*Recorded data*:

Content starts

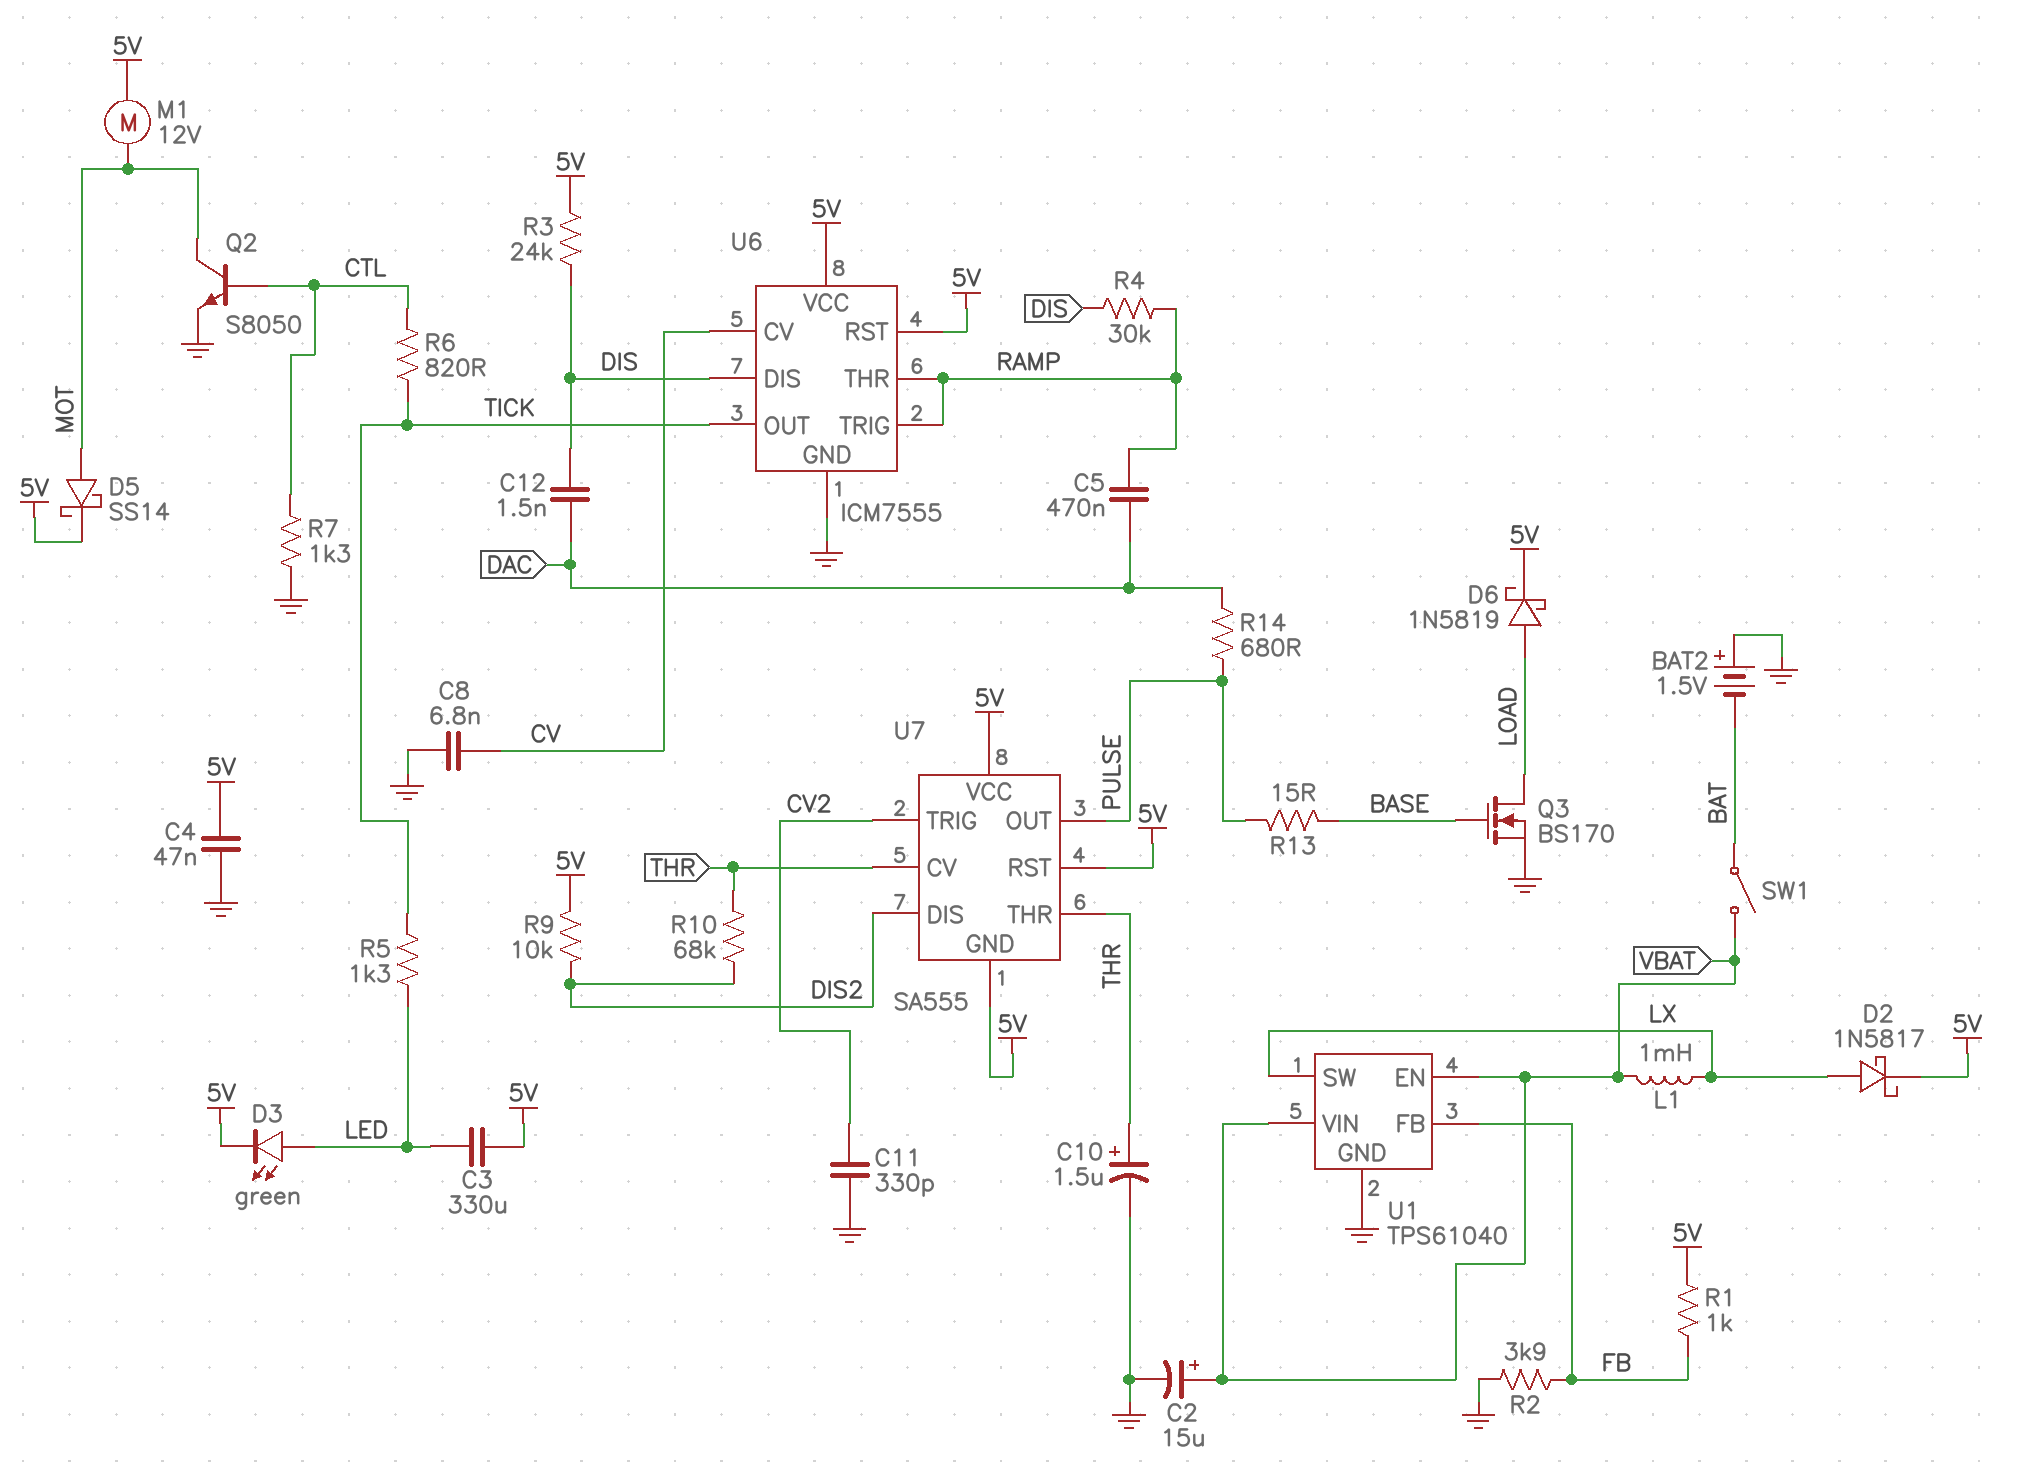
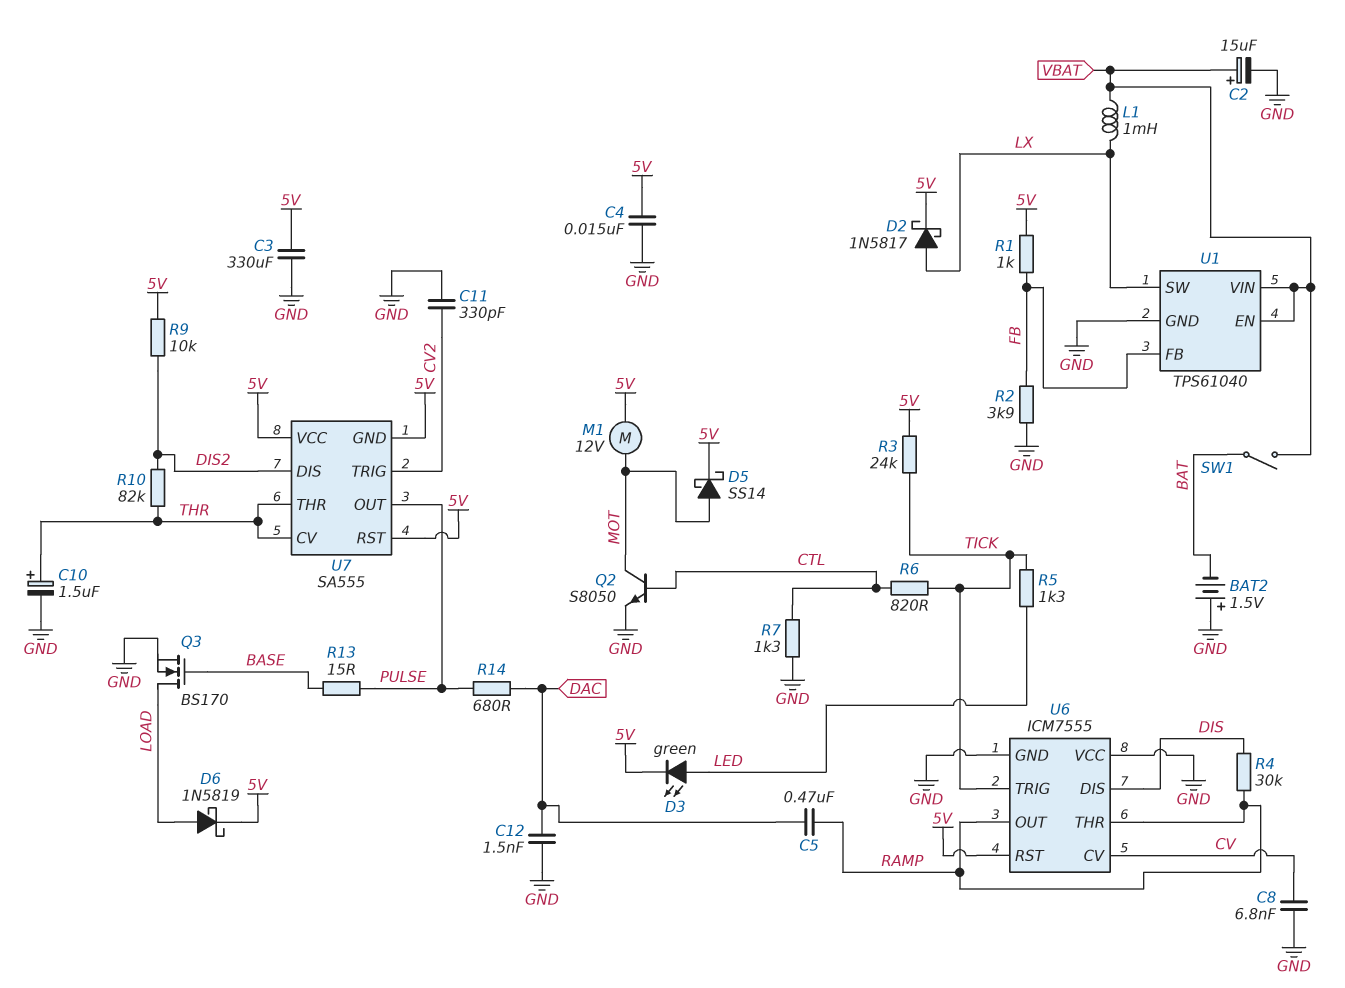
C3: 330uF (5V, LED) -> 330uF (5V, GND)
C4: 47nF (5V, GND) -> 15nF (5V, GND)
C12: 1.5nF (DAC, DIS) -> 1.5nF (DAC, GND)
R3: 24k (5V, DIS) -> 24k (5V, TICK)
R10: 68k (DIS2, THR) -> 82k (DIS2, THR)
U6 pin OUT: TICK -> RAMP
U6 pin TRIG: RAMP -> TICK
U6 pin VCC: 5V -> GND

Content ends

*Exercise description*: Output the records above exactly; leave out the pictures.

*Result*:
C3: 330uF (5V, LED) -> 330uF (5V, GND)
C4: 47nF (5V, GND) -> 15nF (5V, GND)
C12: 1.5nF (DAC, DIS) -> 1.5nF (DAC, GND)
R3: 24k (5V, DIS) -> 24k (5V, TICK)
R10: 68k (DIS2, THR) -> 82k (DIS2, THR)
U6 pin OUT: TICK -> RAMP
U6 pin TRIG: RAMP -> TICK
U6 pin VCC: 5V -> GND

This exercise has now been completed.